> **Available data**
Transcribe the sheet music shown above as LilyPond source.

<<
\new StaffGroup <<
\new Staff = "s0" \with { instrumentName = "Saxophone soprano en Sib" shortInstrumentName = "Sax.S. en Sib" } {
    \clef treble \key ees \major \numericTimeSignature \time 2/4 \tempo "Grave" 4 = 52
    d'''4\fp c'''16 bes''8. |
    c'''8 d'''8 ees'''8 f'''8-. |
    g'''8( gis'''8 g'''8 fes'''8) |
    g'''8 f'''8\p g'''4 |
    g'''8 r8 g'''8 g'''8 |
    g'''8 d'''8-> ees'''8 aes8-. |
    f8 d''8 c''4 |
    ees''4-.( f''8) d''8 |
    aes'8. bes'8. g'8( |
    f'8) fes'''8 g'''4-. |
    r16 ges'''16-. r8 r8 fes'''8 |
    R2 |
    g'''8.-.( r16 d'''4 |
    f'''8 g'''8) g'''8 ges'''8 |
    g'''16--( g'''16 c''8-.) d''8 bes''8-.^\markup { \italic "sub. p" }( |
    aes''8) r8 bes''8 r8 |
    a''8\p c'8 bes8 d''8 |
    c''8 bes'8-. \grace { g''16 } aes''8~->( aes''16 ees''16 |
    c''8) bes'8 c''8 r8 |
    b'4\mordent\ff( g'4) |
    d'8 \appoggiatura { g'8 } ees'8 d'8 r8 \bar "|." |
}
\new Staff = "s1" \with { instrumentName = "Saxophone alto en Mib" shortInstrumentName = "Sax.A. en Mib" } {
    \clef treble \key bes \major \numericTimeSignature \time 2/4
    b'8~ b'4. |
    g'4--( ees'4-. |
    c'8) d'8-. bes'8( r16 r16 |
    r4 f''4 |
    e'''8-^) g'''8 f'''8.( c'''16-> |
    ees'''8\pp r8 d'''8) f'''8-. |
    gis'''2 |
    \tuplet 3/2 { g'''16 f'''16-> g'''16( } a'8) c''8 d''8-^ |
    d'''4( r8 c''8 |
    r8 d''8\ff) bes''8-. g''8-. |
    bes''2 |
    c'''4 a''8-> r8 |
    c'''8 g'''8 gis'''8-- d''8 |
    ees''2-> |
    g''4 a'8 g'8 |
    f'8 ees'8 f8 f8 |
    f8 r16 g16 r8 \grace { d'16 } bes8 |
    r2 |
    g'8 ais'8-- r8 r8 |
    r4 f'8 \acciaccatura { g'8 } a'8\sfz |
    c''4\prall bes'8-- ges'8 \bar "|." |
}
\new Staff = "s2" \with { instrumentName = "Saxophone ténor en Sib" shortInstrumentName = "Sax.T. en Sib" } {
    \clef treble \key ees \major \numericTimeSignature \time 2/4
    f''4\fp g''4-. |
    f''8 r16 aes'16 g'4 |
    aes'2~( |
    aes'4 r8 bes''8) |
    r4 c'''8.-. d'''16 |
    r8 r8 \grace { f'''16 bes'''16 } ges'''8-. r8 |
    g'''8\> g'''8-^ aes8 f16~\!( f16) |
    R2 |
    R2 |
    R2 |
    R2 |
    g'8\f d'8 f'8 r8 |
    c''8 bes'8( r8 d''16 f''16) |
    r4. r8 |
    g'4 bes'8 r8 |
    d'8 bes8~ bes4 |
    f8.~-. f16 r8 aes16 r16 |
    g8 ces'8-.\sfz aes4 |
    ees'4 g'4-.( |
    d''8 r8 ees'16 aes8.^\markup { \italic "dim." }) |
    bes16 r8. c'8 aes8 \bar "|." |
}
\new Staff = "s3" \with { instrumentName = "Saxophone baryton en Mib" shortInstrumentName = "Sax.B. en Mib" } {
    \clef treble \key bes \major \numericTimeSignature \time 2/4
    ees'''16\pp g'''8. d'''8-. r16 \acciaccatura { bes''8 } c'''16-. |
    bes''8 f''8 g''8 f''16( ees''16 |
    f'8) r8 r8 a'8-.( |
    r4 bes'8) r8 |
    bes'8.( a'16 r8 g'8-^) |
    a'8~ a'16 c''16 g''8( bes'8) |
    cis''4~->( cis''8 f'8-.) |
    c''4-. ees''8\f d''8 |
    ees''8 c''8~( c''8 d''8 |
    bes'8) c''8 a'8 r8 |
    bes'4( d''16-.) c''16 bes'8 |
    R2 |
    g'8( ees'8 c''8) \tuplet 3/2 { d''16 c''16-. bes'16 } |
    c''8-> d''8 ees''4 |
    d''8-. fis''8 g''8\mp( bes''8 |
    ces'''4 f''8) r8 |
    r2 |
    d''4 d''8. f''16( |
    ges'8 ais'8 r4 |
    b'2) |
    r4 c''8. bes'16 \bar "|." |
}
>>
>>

> **Aim of the task**
Collect every line of the listing above that contains the word "italic".

> **Correct response**
    g'''16--( g'''16 c''8-.) d''8 bes''8-.^\markup { \italic "sub. p" }( |
    d''8 r8 ees'16 aes8.^\markup { \italic "dim." }) |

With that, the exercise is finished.